*** RECORDS FOR THIS EXERCISE Section Begins ***
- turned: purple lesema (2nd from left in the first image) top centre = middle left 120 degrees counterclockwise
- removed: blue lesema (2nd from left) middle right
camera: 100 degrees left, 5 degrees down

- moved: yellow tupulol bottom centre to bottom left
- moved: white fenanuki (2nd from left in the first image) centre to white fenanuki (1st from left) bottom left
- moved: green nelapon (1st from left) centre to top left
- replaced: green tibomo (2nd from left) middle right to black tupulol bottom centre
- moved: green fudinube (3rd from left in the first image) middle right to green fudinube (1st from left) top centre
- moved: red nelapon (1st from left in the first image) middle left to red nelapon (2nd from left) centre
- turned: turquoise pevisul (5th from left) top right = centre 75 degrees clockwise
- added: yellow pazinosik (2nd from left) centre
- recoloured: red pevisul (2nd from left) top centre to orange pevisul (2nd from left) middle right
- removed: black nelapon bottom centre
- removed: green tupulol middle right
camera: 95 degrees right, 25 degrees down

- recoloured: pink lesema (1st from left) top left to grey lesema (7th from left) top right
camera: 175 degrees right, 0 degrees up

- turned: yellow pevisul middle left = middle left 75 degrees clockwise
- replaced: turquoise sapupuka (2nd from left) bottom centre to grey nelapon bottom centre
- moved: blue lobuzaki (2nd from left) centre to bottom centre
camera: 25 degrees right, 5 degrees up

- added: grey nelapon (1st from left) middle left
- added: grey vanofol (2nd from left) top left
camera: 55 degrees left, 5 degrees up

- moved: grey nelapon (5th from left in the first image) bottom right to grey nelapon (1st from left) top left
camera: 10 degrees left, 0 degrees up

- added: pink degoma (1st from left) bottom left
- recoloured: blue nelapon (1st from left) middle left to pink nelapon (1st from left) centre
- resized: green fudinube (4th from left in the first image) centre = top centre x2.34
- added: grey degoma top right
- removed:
*** RECORDS FOR THIS EXERCISE Section Ends ***
Your task is to reproduce each entry exactly.

__ANSWER SPACE__
- turned: purple lesema (2nd from left in the first image) top centre = middle left 120 degrees counterclockwise
- removed: blue lesema (2nd from left) middle right
camera: 100 degrees left, 5 degrees down

- moved: yellow tupulol bottom centre to bottom left
- moved: white fenanuki (2nd from left in the first image) centre to white fenanuki (1st from left) bottom left
- moved: green nelapon (1st from left) centre to top left
- replaced: green tibomo (2nd from left) middle right to black tupulol bottom centre
- moved: green fudinube (3rd from left in the first image) middle right to green fudinube (1st from left) top centre
- moved: red nelapon (1st from left in the first image) middle left to red nelapon (2nd from left) centre
- turned: turquoise pevisul (5th from left) top right = centre 75 degrees clockwise
- added: yellow pazinosik (2nd from left) centre
- recoloured: red pevisul (2nd from left) top centre to orange pevisul (2nd from left) middle right
- removed: black nelapon bottom centre
- removed: green tupulol middle right
camera: 95 degrees right, 25 degrees down

- recoloured: pink lesema (1st from left) top left to grey lesema (7th from left) top right
camera: 175 degrees right, 0 degrees up

- turned: yellow pevisul middle left = middle left 75 degrees clockwise
- replaced: turquoise sapupuka (2nd from left) bottom centre to grey nelapon bottom centre
- moved: blue lobuzaki (2nd from left) centre to bottom centre
camera: 25 degrees right, 5 degrees up

- added: grey nelapon (1st from left) middle left
- added: grey vanofol (2nd from left) top left
camera: 55 degrees left, 5 degrees up

- moved: grey nelapon (5th from left in the first image) bottom right to grey nelapon (1st from left) top left
camera: 10 degrees left, 0 degrees up

- added: pink degoma (1st from left) bottom left
- recoloured: blue nelapon (1st from left) middle left to pink nelapon (1st from left) centre
- resized: green fudinube (4th from left in the first image) centre = top centre x2.34
- added: grey degoma top right
- removed:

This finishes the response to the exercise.